This exercise calls for the data below to be retyped exactly, minus any images.

[Object class coordinate lists]
-.-.-
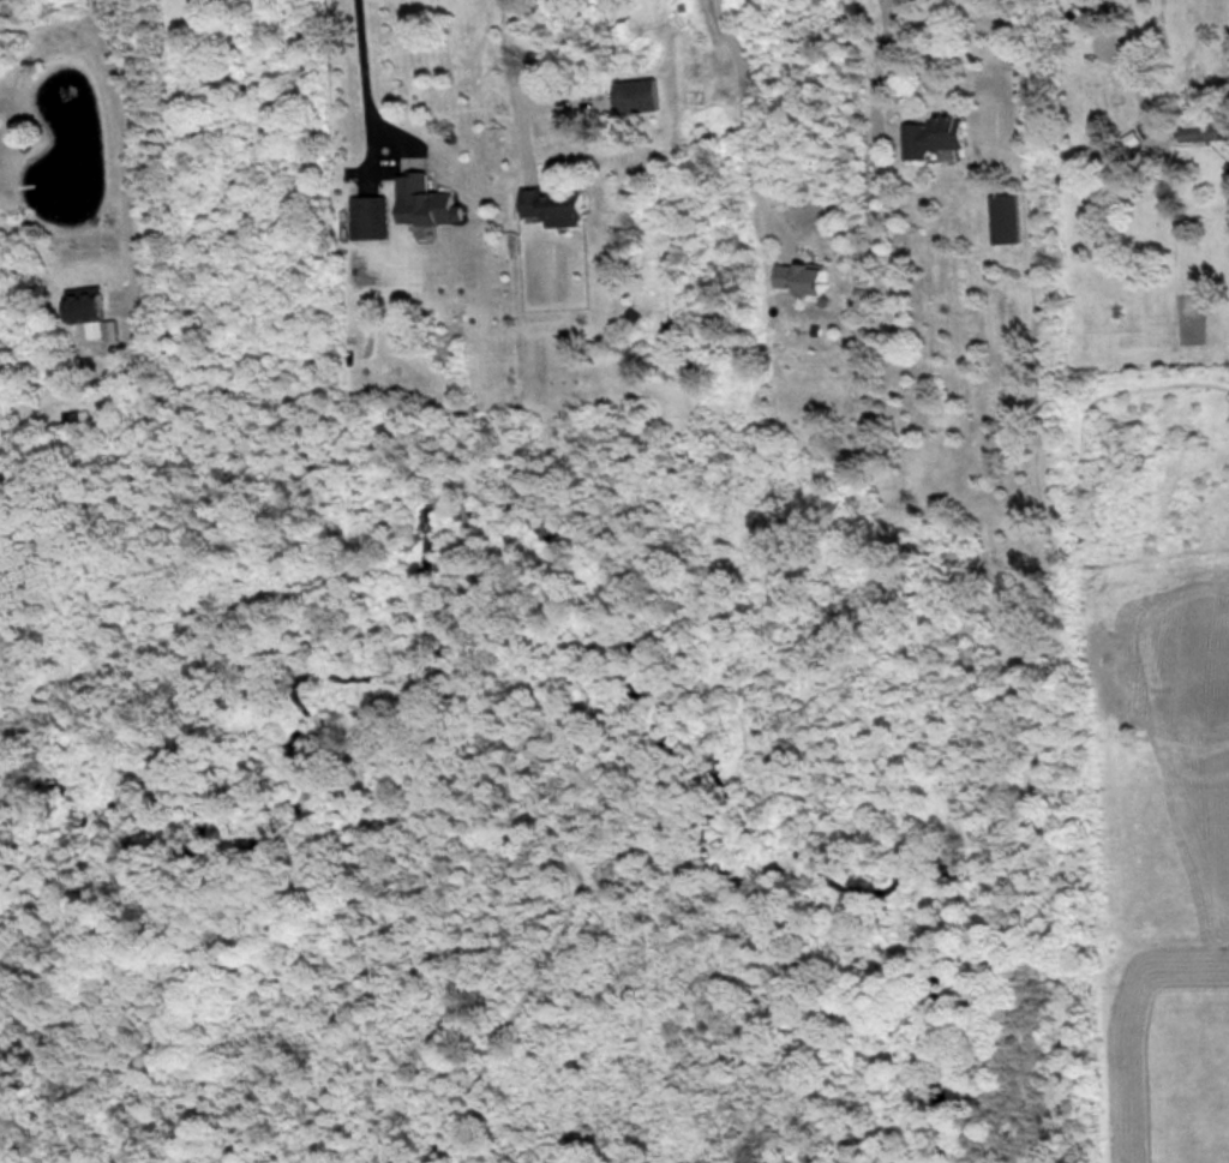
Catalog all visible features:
building: (1087, 26)
road: (514, 84)
building: (641, 96)
building: (1205, 131)
building: (939, 135)
building: (435, 202)
building: (559, 207)
building: (373, 217)
building: (1008, 218)
building: (810, 277)
building: (93, 311)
-.-.-
*RESULT OF THIS TASK:*
Catalog all visible features:
building: (1087, 26)
road: (514, 84)
building: (641, 96)
building: (1205, 131)
building: (939, 135)
building: (435, 202)
building: (559, 207)
building: (373, 217)
building: (1008, 218)
building: (810, 277)
building: (93, 311)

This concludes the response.